Objective: Reproduce each of the following records word for word, with nothing added or left out.

Data entries:
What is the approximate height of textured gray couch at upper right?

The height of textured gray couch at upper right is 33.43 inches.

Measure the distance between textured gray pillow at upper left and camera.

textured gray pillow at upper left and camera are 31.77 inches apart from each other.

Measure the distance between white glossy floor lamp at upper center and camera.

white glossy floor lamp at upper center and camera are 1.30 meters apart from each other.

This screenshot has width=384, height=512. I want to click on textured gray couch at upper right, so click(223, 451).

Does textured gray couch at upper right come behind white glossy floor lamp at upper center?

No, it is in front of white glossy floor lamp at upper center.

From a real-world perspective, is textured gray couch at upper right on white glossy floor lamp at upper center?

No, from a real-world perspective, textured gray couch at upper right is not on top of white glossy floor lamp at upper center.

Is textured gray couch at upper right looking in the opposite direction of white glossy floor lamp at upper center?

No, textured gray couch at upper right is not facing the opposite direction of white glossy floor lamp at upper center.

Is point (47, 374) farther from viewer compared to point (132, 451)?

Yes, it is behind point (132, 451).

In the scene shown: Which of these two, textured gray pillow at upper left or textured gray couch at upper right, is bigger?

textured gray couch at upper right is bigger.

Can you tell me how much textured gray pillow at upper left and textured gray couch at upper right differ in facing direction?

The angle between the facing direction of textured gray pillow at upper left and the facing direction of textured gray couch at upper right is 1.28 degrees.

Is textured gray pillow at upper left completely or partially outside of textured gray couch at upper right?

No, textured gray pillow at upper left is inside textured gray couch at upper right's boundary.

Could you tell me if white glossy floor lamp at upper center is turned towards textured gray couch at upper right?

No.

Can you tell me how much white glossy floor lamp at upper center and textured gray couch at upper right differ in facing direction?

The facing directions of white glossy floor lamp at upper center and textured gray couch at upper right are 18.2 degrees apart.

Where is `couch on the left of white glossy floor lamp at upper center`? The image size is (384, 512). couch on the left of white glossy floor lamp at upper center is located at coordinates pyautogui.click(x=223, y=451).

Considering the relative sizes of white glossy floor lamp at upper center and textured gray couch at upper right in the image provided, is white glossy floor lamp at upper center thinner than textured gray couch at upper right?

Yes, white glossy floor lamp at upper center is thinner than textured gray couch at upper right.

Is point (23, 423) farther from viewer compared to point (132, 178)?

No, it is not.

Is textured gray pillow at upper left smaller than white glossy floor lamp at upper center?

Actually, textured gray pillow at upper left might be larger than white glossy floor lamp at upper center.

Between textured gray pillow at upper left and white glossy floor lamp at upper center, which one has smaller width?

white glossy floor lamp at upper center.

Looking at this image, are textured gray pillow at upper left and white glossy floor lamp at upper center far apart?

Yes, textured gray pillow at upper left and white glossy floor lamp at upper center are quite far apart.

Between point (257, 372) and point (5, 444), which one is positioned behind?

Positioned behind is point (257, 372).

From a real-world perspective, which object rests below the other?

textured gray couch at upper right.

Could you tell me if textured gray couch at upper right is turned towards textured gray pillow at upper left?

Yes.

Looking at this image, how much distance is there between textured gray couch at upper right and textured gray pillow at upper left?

Result below:
What is the approximate height of textured gray couch at upper right?

The height of textured gray couch at upper right is 33.43 inches.

Measure the distance between textured gray pillow at upper left and camera.

textured gray pillow at upper left and camera are 31.77 inches apart from each other.

Measure the distance between white glossy floor lamp at upper center and camera.

white glossy floor lamp at upper center and camera are 1.30 meters apart from each other.

This screenshot has width=384, height=512. I want to click on textured gray couch at upper right, so click(223, 451).

Does textured gray couch at upper right come behind white glossy floor lamp at upper center?

No, it is in front of white glossy floor lamp at upper center.

From a real-world perspective, is textured gray couch at upper right on white glossy floor lamp at upper center?

No, from a real-world perspective, textured gray couch at upper right is not on top of white glossy floor lamp at upper center.

Is textured gray couch at upper right looking in the opposite direction of white glossy floor lamp at upper center?

No, textured gray couch at upper right is not facing the opposite direction of white glossy floor lamp at upper center.

Is point (47, 374) farther from viewer compared to point (132, 451)?

Yes, it is behind point (132, 451).

In the scene shown: Which of these two, textured gray pillow at upper left or textured gray couch at upper right, is bigger?

textured gray couch at upper right is bigger.

Can you tell me how much textured gray pillow at upper left and textured gray couch at upper right differ in facing direction?

The angle between the facing direction of textured gray pillow at upper left and the facing direction of textured gray couch at upper right is 1.28 degrees.

Is textured gray pillow at upper left completely or partially outside of textured gray couch at upper right?

No, textured gray pillow at upper left is inside textured gray couch at upper right's boundary.

Could you tell me if white glossy floor lamp at upper center is turned towards textured gray couch at upper right?

No.

Can you tell me how much white glossy floor lamp at upper center and textured gray couch at upper right differ in facing direction?

The facing directions of white glossy floor lamp at upper center and textured gray couch at upper right are 18.2 degrees apart.

Where is `couch on the left of white glossy floor lamp at upper center`? The image size is (384, 512). couch on the left of white glossy floor lamp at upper center is located at coordinates pyautogui.click(x=223, y=451).

Considering the relative sizes of white glossy floor lamp at upper center and textured gray couch at upper right in the image provided, is white glossy floor lamp at upper center thinner than textured gray couch at upper right?

Yes, white glossy floor lamp at upper center is thinner than textured gray couch at upper right.

Is point (23, 423) farther from viewer compared to point (132, 178)?

No, it is not.

Is textured gray pillow at upper left smaller than white glossy floor lamp at upper center?

Actually, textured gray pillow at upper left might be larger than white glossy floor lamp at upper center.

Between textured gray pillow at upper left and white glossy floor lamp at upper center, which one has smaller width?

white glossy floor lamp at upper center.

Looking at this image, are textured gray pillow at upper left and white glossy floor lamp at upper center far apart?

Yes, textured gray pillow at upper left and white glossy floor lamp at upper center are quite far apart.

Between point (257, 372) and point (5, 444), which one is positioned behind?

Positioned behind is point (257, 372).

From a real-world perspective, which object rests below the other?

textured gray couch at upper right.

Could you tell me if textured gray couch at upper right is turned towards textured gray pillow at upper left?

Yes.

Looking at this image, how much distance is there between textured gray couch at upper right and textured gray pillow at upper left?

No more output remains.